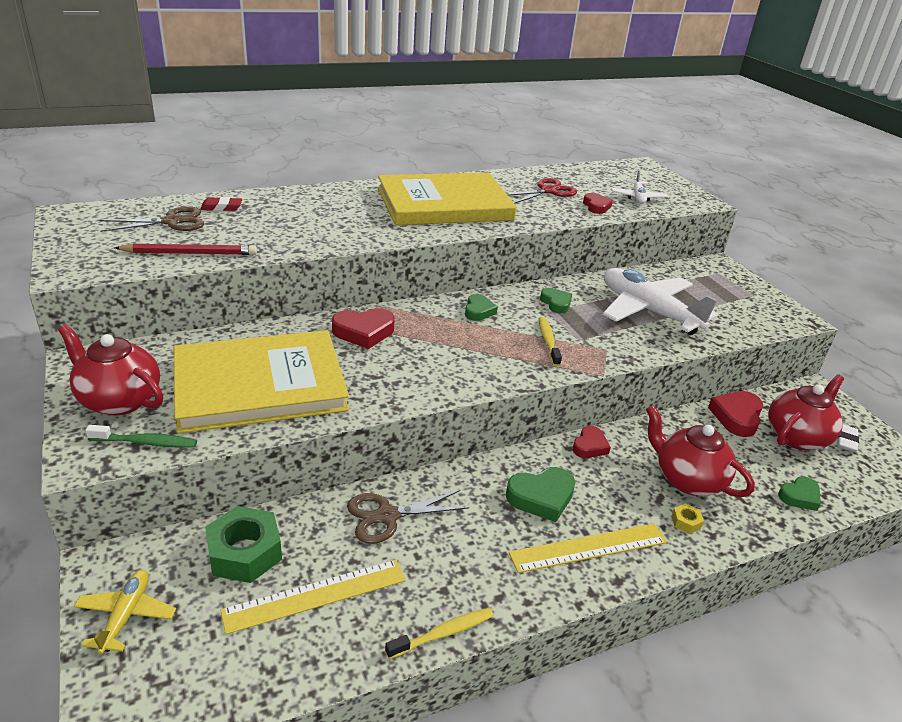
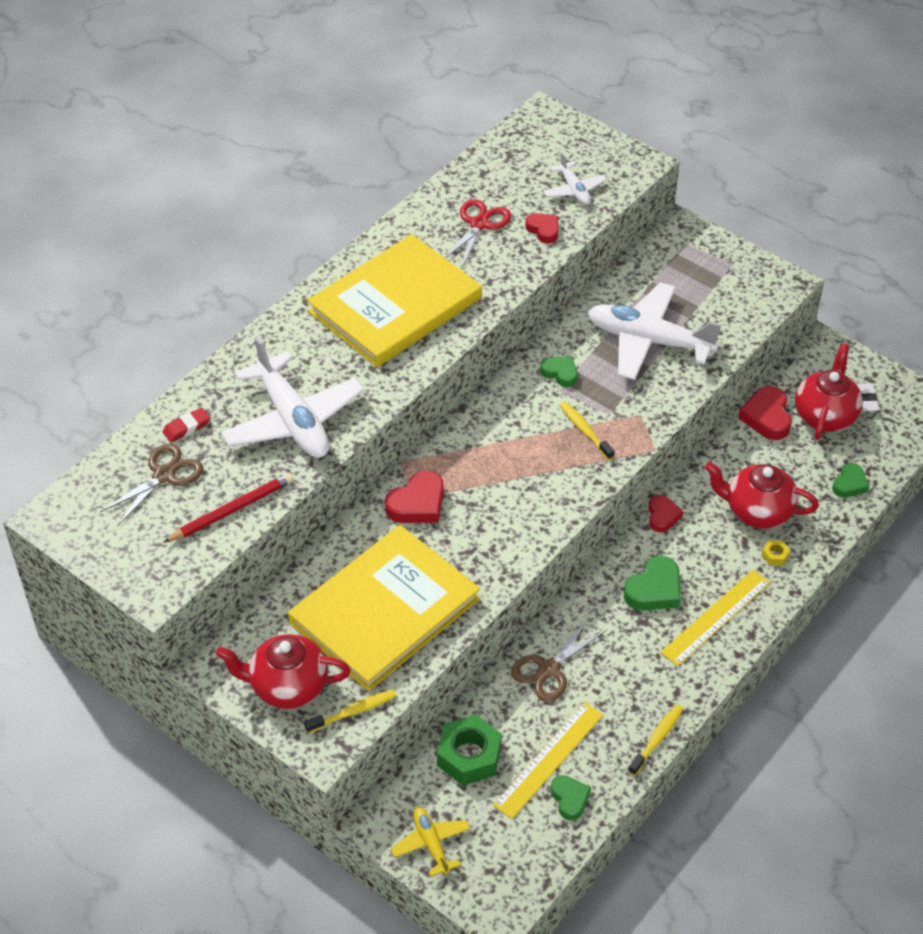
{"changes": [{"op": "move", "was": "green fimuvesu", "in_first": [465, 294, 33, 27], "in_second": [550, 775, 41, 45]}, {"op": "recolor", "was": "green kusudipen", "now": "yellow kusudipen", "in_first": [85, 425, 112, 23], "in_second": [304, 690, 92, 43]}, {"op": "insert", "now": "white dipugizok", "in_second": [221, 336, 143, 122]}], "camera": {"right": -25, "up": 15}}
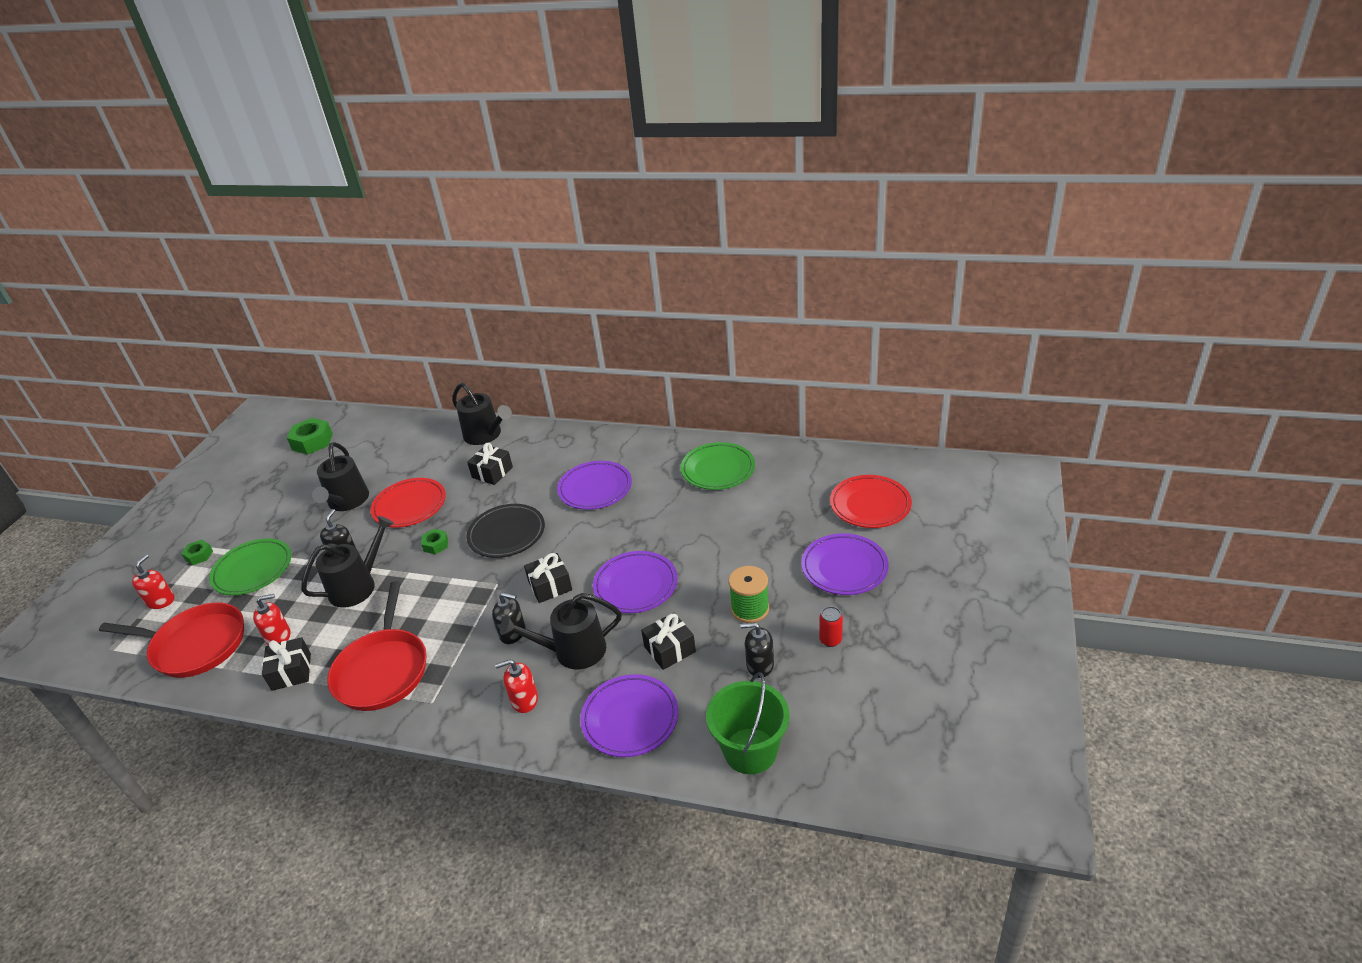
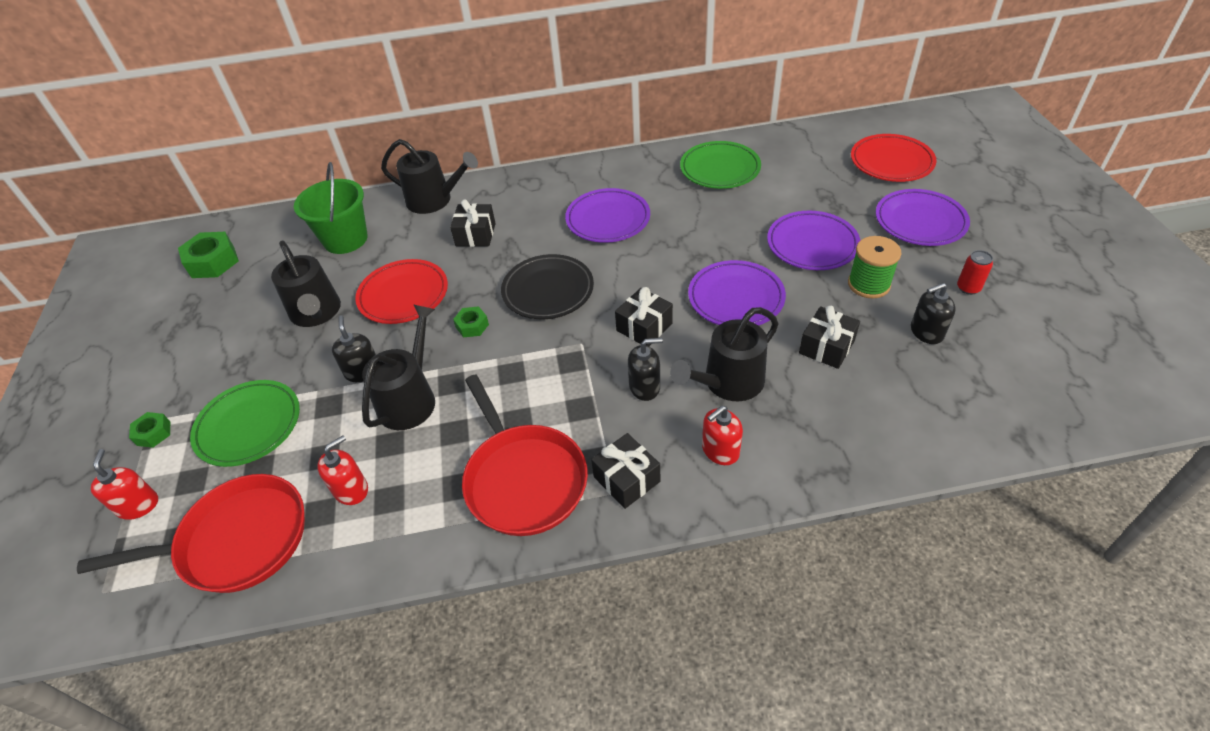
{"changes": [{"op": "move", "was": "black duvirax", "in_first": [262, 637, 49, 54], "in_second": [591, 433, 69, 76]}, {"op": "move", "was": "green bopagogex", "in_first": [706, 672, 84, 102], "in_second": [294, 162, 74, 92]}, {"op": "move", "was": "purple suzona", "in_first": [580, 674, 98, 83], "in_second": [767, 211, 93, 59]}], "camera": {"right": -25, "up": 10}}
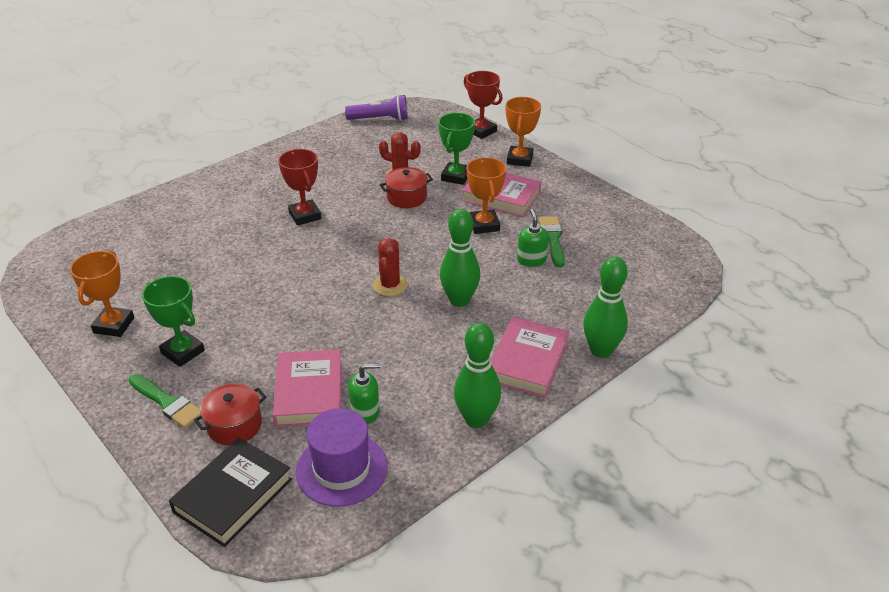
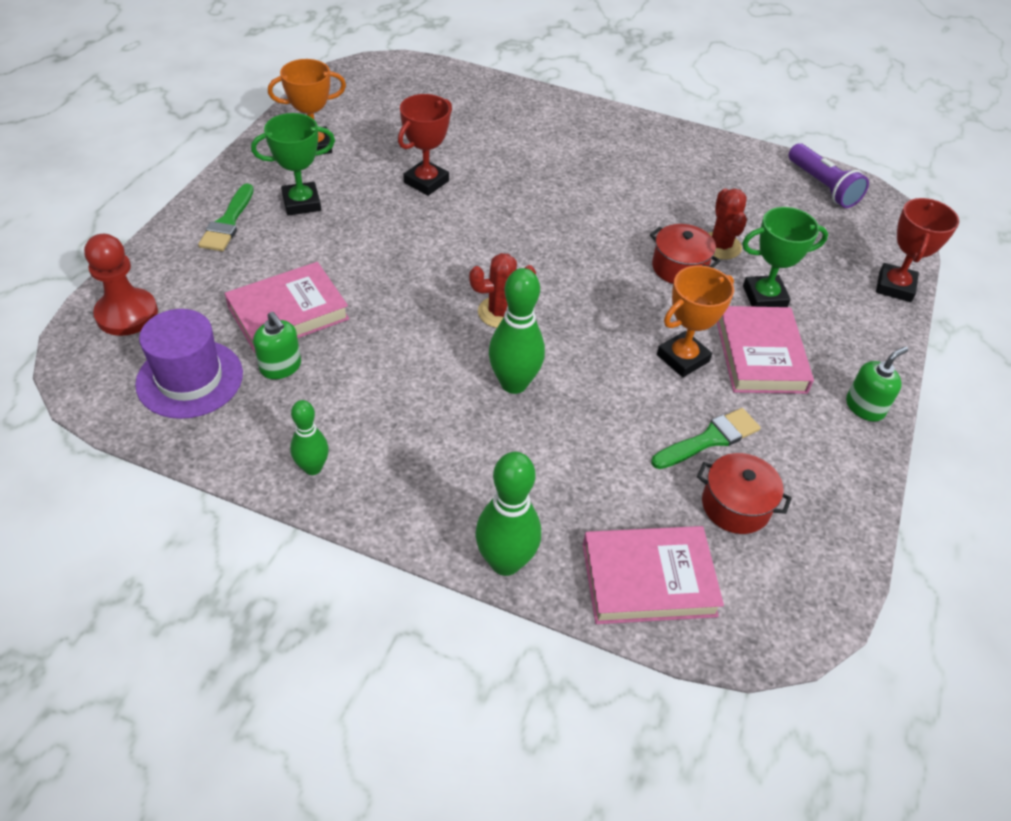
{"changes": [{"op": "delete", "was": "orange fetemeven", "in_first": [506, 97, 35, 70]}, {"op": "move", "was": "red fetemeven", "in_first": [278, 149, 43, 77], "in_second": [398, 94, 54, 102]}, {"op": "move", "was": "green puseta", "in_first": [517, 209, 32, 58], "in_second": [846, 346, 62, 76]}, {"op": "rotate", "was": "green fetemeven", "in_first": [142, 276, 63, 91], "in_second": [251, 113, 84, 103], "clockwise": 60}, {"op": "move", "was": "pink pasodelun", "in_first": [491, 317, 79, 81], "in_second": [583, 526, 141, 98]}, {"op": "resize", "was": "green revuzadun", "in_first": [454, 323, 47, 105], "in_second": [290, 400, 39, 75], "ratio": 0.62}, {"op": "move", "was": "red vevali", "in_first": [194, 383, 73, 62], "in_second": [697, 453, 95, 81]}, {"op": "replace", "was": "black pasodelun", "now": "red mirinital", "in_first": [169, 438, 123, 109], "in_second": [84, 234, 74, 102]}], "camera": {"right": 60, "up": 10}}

--------------------------------------------------

Required work: Please transcribe the listing exactly as it stands, but omit its pictures.

Finished task:
{"changes": [{"op": "move", "was": "green fimuvesu", "in_first": [465, 294, 33, 27], "in_second": [550, 775, 41, 45]}, {"op": "recolor", "was": "green kusudipen", "now": "yellow kusudipen", "in_first": [85, 425, 112, 23], "in_second": [304, 690, 92, 43]}, {"op": "insert", "now": "white dipugizok", "in_second": [221, 336, 143, 122]}], "camera": {"right": -25, "up": 15}}
{"changes": [{"op": "move", "was": "black duvirax", "in_first": [262, 637, 49, 54], "in_second": [591, 433, 69, 76]}, {"op": "move", "was": "green bopagogex", "in_first": [706, 672, 84, 102], "in_second": [294, 162, 74, 92]}, {"op": "move", "was": "purple suzona", "in_first": [580, 674, 98, 83], "in_second": [767, 211, 93, 59]}], "camera": {"right": -25, "up": 10}}
{"changes": [{"op": "delete", "was": "orange fetemeven", "in_first": [506, 97, 35, 70]}, {"op": "move", "was": "red fetemeven", "in_first": [278, 149, 43, 77], "in_second": [398, 94, 54, 102]}, {"op": "move", "was": "green puseta", "in_first": [517, 209, 32, 58], "in_second": [846, 346, 62, 76]}, {"op": "rotate", "was": "green fetemeven", "in_first": [142, 276, 63, 91], "in_second": [251, 113, 84, 103], "clockwise": 60}, {"op": "move", "was": "pink pasodelun", "in_first": [491, 317, 79, 81], "in_second": [583, 526, 141, 98]}, {"op": "resize", "was": "green revuzadun", "in_first": [454, 323, 47, 105], "in_second": [290, 400, 39, 75], "ratio": 0.62}, {"op": "move", "was": "red vevali", "in_first": [194, 383, 73, 62], "in_second": [697, 453, 95, 81]}, {"op": "replace", "was": "black pasodelun", "now": "red mirinital", "in_first": [169, 438, 123, 109], "in_second": [84, 234, 74, 102]}], "camera": {"right": 60, "up": 10}}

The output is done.